Required action: Each entry is to be retyped without alteration, and no picture is to be included.

Material supplied:
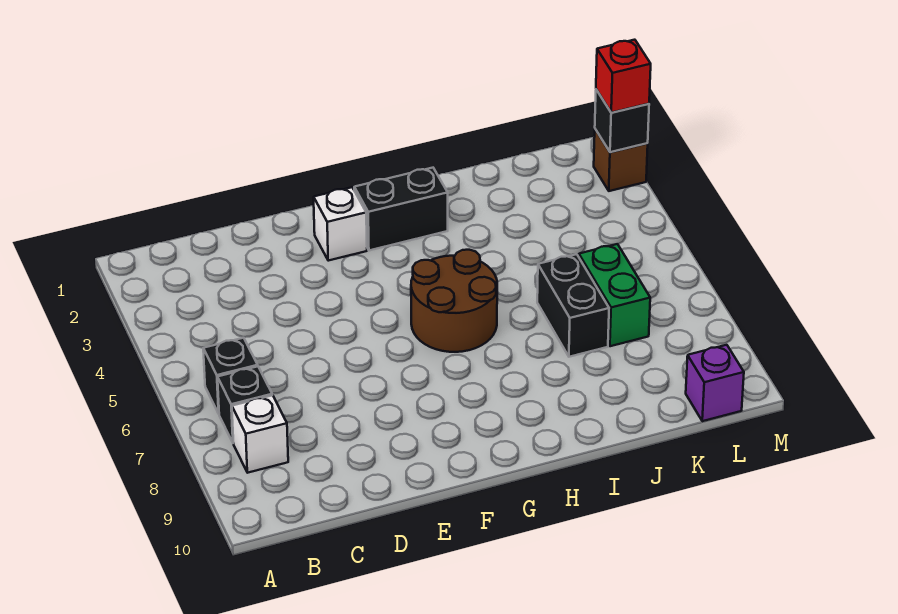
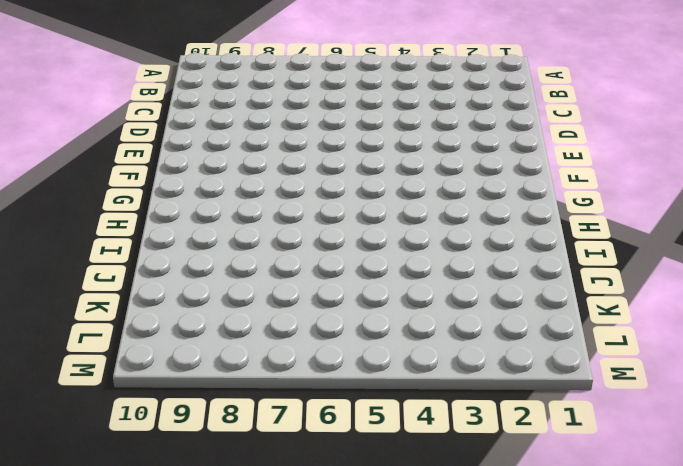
none -> black brick B6 level 1
none -> black brick B7 level 1
none -> white brick B8 level 1

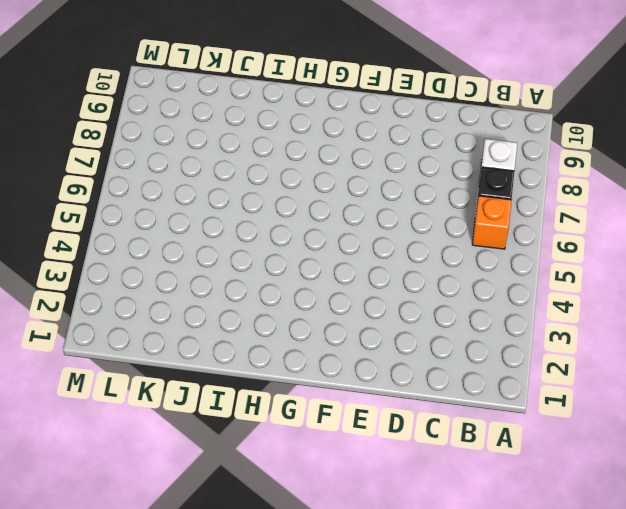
orange brick B6 level 1 -> black brick B6 level 1
none -> white brick F2 level 1
none -> black brick G2:H2 level 1
none -> brown round brick G5:H6 level 1

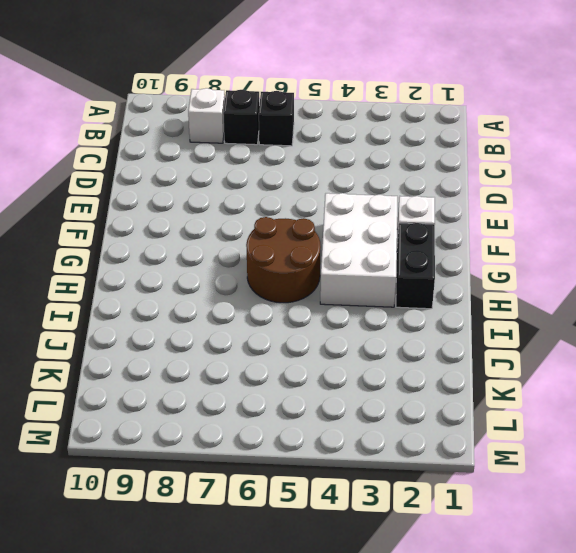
white brick F3:H4 level 1 -> none
none -> black brick J6:J7 level 1
none -> green brick K6:K7 level 1
none -> purple brick L10 level 1

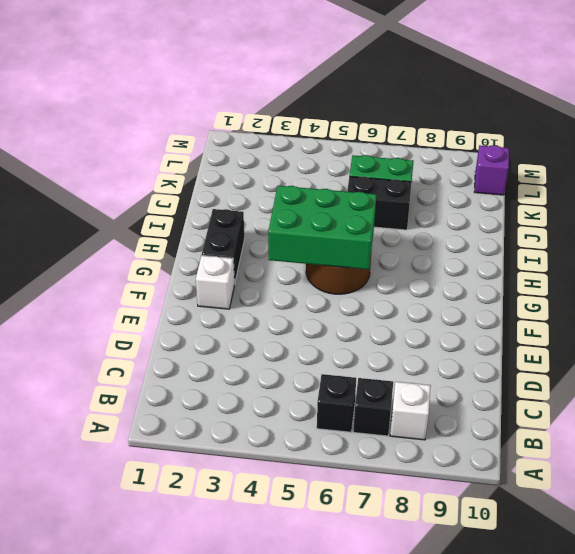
green brick G4:H6 level 2 -> none
none -> brown brick M2 level 1
none -> black brick M2 level 2
none -> red brick M2 level 3

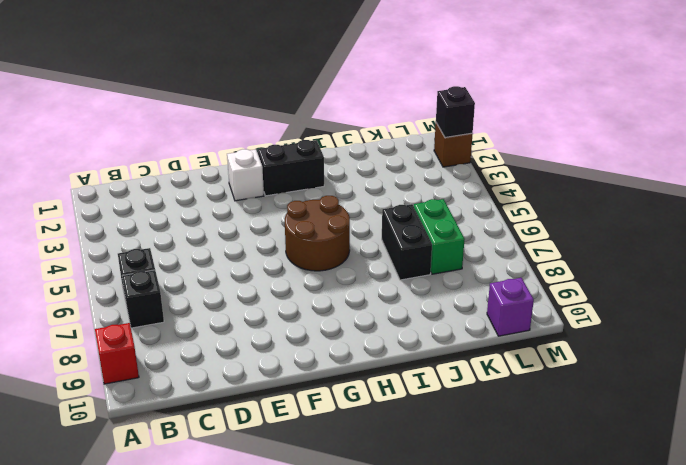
red brick A9 level 1 -> red brick M2 level 3
none -> white brick B8 level 1

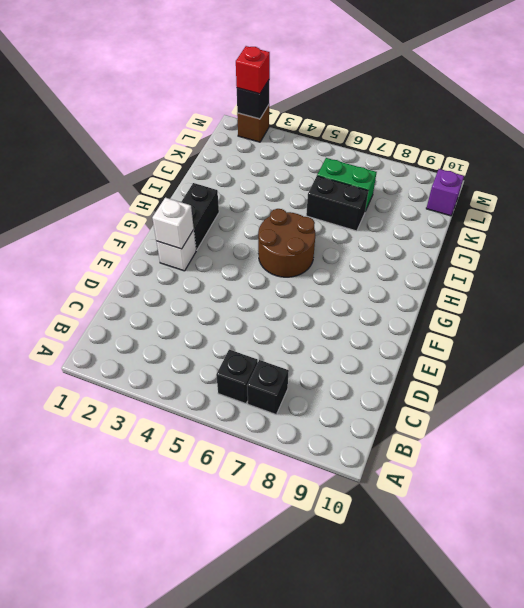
white brick F2 level 2 -> white brick B8 level 1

Solution for this exercise:
none -> black brick B6 level 1
none -> black brick B7 level 1
none -> white brick B8 level 1

orange brick B6 level 1 -> black brick B6 level 1
none -> white brick F2 level 1
none -> black brick G2:H2 level 1
none -> brown round brick G5:H6 level 1

white brick F3:H4 level 1 -> none
none -> black brick J6:J7 level 1
none -> green brick K6:K7 level 1
none -> purple brick L10 level 1

green brick G4:H6 level 2 -> none
none -> brown brick M2 level 1
none -> black brick M2 level 2
none -> red brick M2 level 3

red brick A9 level 1 -> red brick M2 level 3
none -> white brick B8 level 1

white brick F2 level 2 -> white brick B8 level 1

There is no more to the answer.